EXERCISE
From the records below, copy out exactly the lines from the one containing "(333, 109) = (581, 260): grey" to the one containing "(662, 398) = (201, 288): none -> green cone", both included. Add nothing else.

(DATA FOR THE TASK begins)

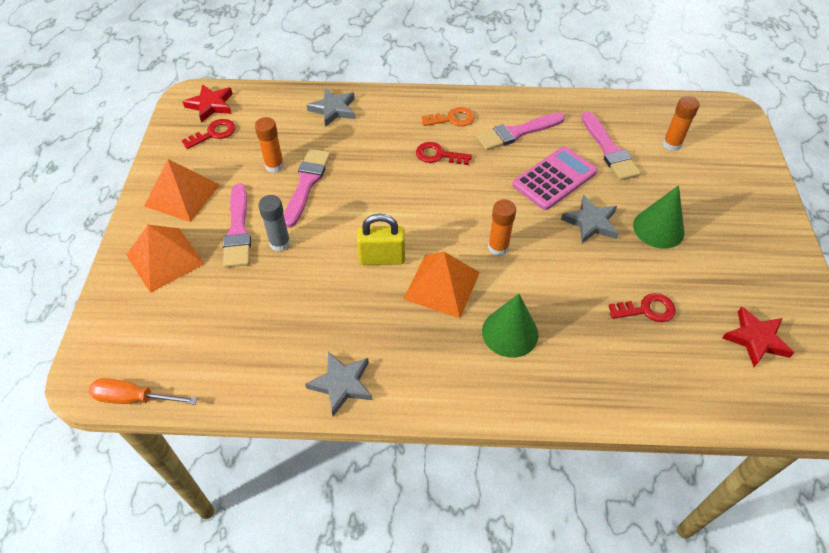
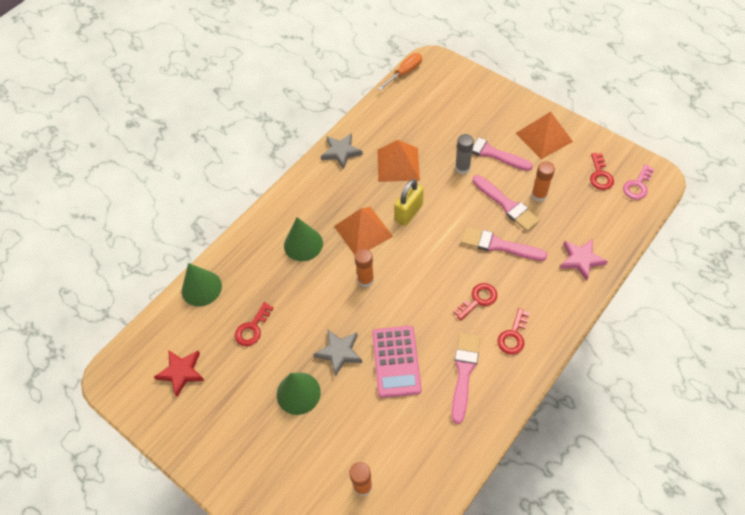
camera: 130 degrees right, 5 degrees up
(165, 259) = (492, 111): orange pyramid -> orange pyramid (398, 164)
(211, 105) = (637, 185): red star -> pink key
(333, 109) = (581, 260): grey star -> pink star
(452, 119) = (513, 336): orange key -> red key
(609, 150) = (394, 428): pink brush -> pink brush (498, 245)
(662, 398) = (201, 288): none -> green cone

(DATA FOR THE TASK ends)
(DATA FOR THE TASK begins)

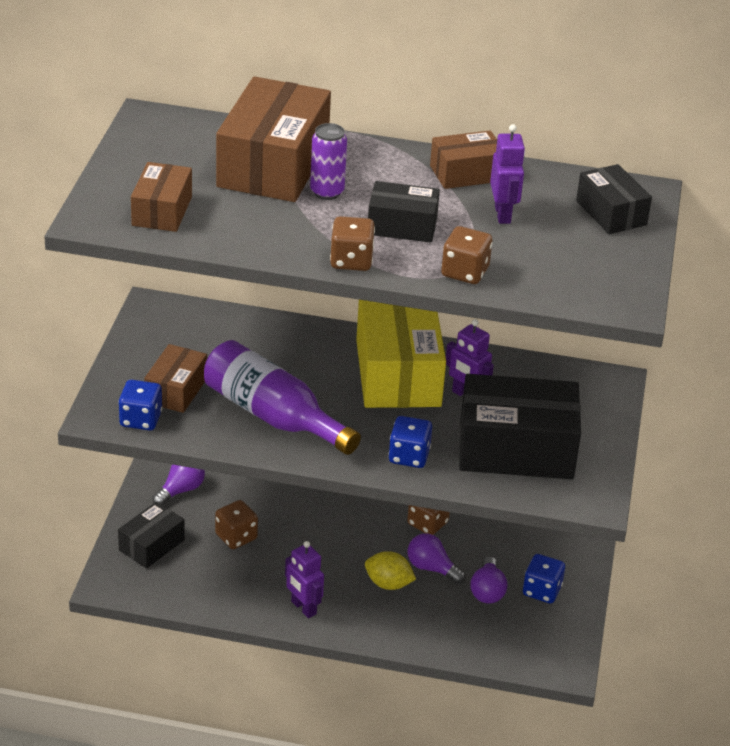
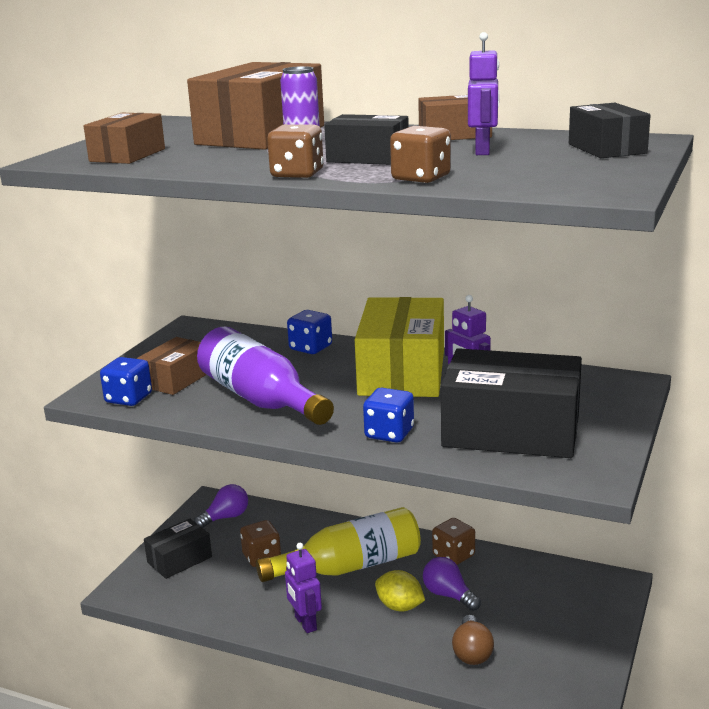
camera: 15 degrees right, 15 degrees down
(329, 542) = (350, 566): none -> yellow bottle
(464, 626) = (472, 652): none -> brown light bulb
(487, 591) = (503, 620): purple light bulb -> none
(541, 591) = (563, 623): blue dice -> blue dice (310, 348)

(DATA FOR THE TASK ends)

EXPECTED ANSWER
(333, 109) = (581, 260): grey star -> pink star
(452, 119) = (513, 336): orange key -> red key
(609, 150) = (394, 428): pink brush -> pink brush (498, 245)
(662, 398) = (201, 288): none -> green cone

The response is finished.